** Stored data follows **

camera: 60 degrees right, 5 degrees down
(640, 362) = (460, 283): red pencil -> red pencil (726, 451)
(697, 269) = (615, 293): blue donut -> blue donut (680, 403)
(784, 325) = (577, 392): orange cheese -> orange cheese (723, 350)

** End of Stored data **
** Stored data follows **

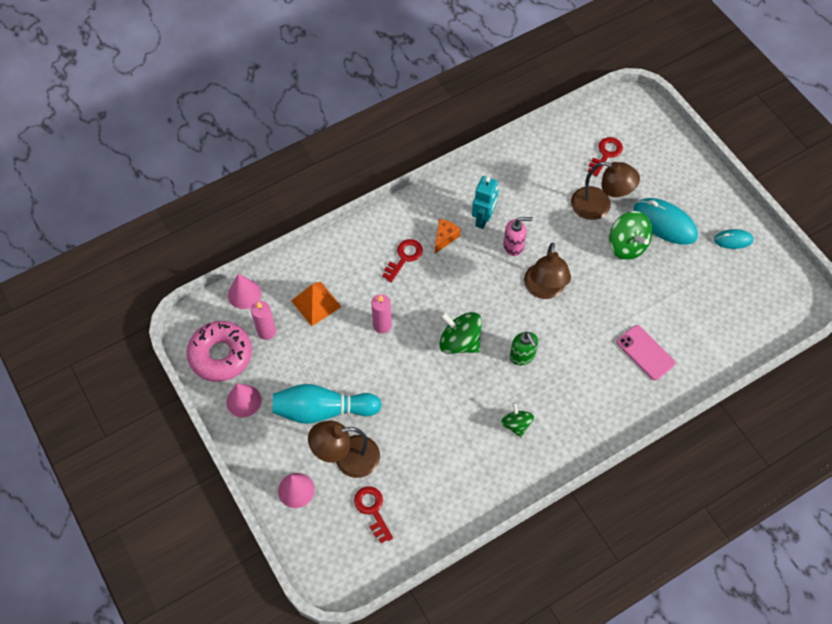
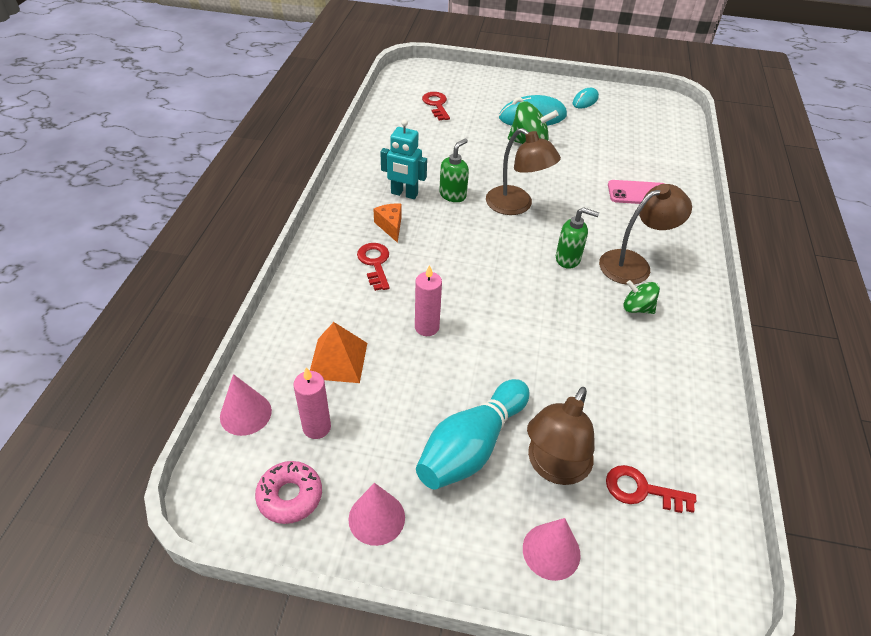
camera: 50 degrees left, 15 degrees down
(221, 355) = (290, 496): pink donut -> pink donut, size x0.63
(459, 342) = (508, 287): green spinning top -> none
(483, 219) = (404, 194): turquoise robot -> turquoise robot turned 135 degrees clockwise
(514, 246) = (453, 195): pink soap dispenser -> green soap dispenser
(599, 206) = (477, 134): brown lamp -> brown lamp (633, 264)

** End of Stored data **

Give back exactly the lines above starting at the line where "camera: 60 degrees right, 5 degrees down" appears and ending at the line where "(784, 325) = (577, 392): orange" appears, both included, with no other lines.

camera: 60 degrees right, 5 degrees down
(640, 362) = (460, 283): red pencil -> red pencil (726, 451)
(697, 269) = (615, 293): blue donut -> blue donut (680, 403)
(784, 325) = (577, 392): orange cheese -> orange cheese (723, 350)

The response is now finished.